Problem to solve >>
The lines below that include the word "cupcake" are to be reported.

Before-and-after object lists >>
·····

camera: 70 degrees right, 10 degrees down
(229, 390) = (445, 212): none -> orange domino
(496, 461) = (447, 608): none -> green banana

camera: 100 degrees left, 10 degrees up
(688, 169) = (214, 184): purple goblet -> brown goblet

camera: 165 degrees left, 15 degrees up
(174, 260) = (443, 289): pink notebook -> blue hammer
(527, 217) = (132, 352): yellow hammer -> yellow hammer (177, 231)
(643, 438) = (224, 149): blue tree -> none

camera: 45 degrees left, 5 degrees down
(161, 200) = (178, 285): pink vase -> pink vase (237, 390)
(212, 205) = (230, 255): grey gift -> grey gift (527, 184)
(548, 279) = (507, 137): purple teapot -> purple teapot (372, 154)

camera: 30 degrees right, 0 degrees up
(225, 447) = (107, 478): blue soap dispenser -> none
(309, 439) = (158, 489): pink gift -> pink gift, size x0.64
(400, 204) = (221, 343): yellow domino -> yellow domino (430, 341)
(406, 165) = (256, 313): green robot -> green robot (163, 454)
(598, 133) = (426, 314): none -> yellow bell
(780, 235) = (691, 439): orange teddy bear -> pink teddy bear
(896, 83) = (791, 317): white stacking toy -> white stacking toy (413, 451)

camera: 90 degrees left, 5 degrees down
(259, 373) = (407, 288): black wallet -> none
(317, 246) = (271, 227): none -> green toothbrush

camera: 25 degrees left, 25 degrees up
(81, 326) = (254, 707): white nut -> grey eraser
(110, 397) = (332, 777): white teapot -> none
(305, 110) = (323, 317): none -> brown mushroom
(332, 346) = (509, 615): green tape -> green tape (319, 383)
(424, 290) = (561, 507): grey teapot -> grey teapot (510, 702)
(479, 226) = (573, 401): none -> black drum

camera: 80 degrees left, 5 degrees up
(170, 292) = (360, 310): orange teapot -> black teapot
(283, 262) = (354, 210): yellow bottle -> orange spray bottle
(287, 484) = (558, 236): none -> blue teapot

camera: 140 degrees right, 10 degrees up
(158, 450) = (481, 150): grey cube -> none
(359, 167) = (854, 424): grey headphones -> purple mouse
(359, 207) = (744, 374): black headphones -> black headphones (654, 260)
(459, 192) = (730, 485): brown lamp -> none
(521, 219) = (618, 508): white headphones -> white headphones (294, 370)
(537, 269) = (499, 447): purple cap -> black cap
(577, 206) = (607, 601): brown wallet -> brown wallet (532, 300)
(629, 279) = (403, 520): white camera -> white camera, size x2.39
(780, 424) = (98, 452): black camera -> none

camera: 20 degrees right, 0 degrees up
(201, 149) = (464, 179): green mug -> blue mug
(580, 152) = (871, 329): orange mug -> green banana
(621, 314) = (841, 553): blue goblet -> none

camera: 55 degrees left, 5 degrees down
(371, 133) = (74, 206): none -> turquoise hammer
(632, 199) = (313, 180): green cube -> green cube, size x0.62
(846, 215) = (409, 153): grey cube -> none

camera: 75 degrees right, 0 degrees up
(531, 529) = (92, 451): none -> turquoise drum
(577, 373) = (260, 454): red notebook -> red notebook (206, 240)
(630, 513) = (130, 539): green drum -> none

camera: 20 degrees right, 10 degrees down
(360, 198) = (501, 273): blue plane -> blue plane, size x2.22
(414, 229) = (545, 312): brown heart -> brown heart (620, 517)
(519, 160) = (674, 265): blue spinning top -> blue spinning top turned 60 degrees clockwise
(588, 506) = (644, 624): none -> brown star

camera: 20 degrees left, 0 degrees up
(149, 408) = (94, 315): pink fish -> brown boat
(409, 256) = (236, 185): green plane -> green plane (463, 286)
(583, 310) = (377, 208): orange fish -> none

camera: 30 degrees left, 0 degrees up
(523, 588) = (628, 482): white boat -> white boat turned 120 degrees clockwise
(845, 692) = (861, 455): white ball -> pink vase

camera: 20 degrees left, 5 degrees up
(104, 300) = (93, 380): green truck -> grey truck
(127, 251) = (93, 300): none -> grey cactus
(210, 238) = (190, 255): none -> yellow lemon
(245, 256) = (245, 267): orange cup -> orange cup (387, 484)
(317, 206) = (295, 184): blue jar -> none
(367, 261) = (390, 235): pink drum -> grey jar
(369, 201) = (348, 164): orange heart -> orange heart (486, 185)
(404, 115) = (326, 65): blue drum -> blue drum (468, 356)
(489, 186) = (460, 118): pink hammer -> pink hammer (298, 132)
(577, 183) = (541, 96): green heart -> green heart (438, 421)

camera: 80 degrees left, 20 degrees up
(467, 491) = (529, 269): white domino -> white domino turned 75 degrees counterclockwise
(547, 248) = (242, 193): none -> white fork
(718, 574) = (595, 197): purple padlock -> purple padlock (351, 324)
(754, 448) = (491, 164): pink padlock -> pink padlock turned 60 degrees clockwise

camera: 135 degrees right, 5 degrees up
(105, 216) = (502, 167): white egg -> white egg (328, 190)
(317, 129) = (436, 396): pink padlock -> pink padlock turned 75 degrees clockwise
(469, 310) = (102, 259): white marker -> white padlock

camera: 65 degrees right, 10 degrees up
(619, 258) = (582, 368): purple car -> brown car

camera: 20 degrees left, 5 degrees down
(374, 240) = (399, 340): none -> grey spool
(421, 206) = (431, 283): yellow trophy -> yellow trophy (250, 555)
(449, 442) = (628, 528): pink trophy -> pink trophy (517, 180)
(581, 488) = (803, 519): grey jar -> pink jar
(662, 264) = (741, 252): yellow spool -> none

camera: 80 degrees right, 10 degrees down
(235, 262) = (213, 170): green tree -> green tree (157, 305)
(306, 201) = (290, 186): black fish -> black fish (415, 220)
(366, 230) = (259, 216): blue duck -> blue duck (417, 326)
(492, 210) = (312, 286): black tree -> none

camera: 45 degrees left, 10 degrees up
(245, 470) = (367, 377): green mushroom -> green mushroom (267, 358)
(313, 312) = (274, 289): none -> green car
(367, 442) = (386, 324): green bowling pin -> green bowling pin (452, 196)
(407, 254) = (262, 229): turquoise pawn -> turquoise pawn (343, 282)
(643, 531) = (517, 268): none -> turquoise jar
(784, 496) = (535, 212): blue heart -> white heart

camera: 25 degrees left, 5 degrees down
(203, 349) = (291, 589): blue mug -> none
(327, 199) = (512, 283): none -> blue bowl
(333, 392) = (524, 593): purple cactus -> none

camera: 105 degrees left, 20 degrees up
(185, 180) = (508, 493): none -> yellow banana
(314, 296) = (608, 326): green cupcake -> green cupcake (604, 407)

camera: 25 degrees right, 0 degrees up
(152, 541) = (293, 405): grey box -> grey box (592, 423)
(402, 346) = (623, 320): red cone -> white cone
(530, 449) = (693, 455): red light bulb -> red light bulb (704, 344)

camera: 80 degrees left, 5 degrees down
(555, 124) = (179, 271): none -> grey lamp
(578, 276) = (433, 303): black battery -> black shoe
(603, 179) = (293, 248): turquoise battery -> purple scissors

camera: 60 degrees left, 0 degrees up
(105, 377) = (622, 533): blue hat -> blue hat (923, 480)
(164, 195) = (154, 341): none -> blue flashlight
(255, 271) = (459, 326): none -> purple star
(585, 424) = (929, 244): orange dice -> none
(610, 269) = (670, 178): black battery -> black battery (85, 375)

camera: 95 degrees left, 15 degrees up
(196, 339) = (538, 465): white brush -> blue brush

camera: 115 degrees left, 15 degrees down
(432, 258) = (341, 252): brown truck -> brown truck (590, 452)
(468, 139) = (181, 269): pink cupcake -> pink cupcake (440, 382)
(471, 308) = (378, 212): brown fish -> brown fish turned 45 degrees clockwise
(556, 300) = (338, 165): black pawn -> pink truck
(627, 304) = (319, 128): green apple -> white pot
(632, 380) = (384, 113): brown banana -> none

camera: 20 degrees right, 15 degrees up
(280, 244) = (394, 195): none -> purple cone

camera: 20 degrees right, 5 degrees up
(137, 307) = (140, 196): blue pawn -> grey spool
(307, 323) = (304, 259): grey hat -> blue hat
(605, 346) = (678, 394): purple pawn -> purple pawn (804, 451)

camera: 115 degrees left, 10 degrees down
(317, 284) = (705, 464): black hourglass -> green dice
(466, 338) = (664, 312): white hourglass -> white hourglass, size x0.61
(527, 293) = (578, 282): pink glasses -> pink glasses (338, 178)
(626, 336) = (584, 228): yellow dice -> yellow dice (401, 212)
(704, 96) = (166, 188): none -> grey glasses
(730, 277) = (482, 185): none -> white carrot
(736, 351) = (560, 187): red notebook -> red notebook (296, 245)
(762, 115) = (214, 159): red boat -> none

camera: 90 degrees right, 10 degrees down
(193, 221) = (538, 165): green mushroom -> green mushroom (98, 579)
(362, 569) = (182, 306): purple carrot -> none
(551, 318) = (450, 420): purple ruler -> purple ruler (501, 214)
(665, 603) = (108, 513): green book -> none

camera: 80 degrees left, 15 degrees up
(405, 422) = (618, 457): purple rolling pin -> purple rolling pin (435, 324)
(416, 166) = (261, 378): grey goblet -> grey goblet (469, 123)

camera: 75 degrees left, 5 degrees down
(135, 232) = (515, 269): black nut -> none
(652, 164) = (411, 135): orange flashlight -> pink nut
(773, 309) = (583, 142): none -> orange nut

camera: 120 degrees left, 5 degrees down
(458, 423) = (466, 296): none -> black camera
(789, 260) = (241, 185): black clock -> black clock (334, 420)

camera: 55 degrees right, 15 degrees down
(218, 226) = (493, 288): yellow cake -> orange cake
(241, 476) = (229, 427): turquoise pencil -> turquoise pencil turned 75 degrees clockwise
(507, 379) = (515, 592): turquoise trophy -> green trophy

·····

Answer to the problem >>
(314, 296) = (608, 326): green cupcake -> green cupcake (604, 407)
(468, 139) = (181, 269): pink cupcake -> pink cupcake (440, 382)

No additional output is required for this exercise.